▸ Given request
Extract verbatim the lines below from the line containing "Bishkek: 11:35 -> 10:35" to the line containing "Seattle: 6:24 -> 8:15", including both, and omit the pictures from your answer.

▸ Extracted records
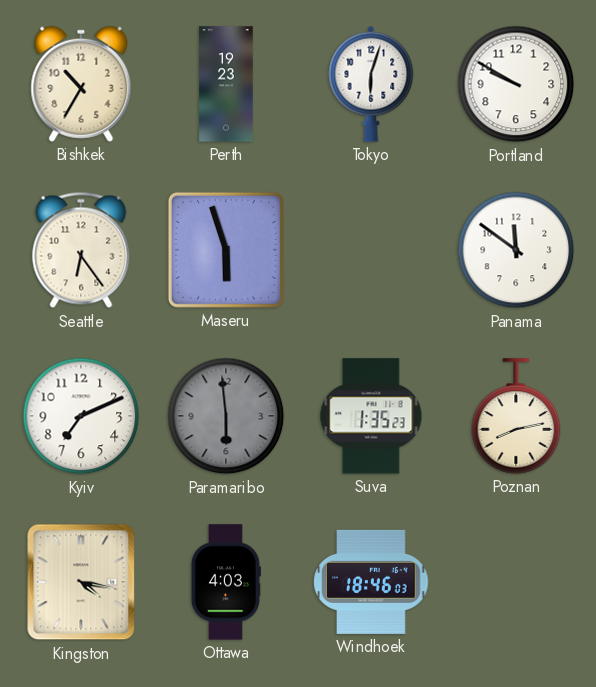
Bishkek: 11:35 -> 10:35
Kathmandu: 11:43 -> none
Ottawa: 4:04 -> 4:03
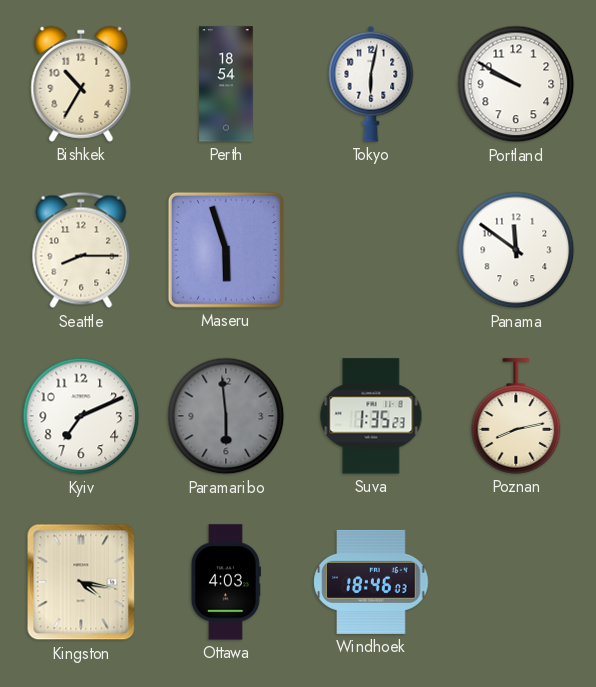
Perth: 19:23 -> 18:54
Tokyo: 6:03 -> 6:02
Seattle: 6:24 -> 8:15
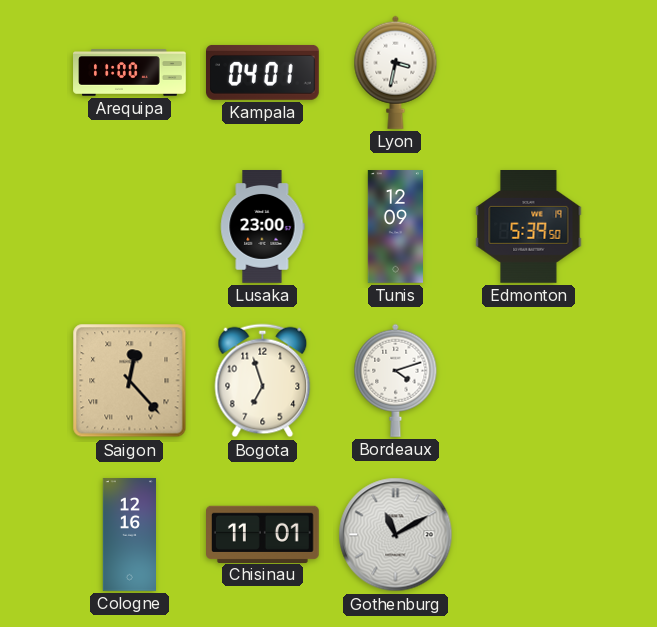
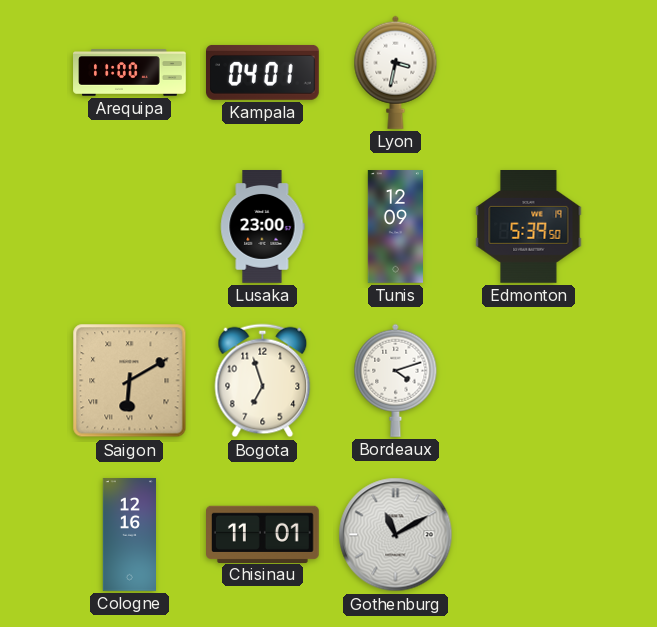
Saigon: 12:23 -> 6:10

--

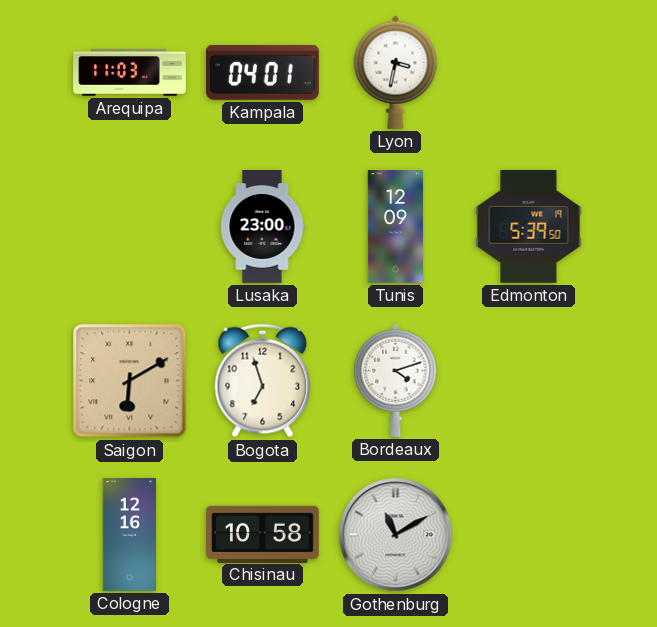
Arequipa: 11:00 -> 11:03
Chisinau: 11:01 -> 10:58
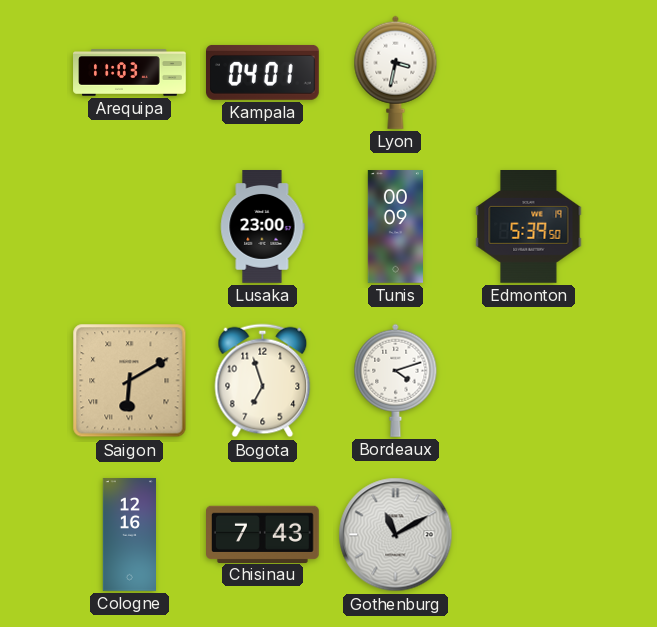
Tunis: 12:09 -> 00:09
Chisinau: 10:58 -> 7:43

* * *

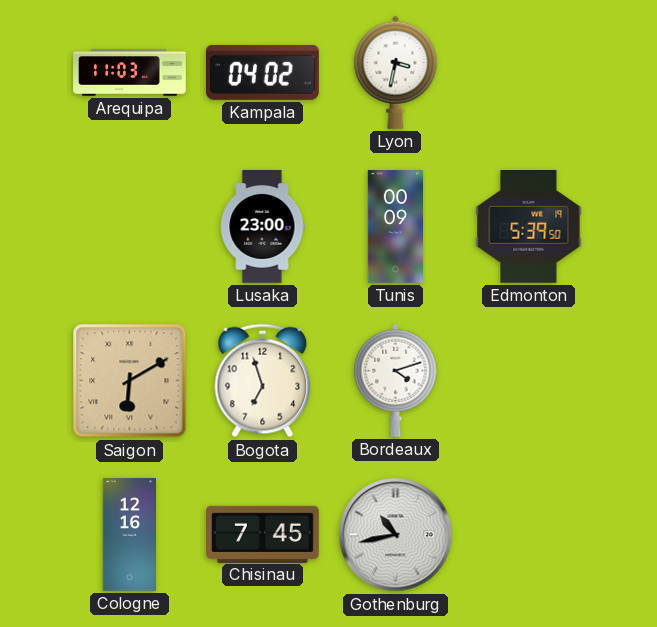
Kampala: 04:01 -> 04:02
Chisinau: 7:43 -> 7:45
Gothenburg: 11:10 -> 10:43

▸ Solution below
Bishkek: 11:35 -> 10:35
Kathmandu: 11:43 -> none
Ottawa: 4:04 -> 4:03
Perth: 19:23 -> 18:54
Tokyo: 6:03 -> 6:02
Seattle: 6:24 -> 8:15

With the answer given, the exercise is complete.